**What is needed**
In the listing below, a line holding "orange semicircle: (130, 100)" and a line holding "orange ellipse: (75, 205)" mark the range. Retype both exactly, with all lines between them.

**Task material**
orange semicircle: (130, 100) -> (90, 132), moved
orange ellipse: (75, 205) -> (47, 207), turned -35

* * *

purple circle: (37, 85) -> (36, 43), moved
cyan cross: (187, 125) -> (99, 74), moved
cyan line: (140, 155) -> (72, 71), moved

**Completed exercise**
orange semicircle: (130, 100) -> (90, 132), moved
orange ellipse: (75, 205) -> (47, 207), turned -35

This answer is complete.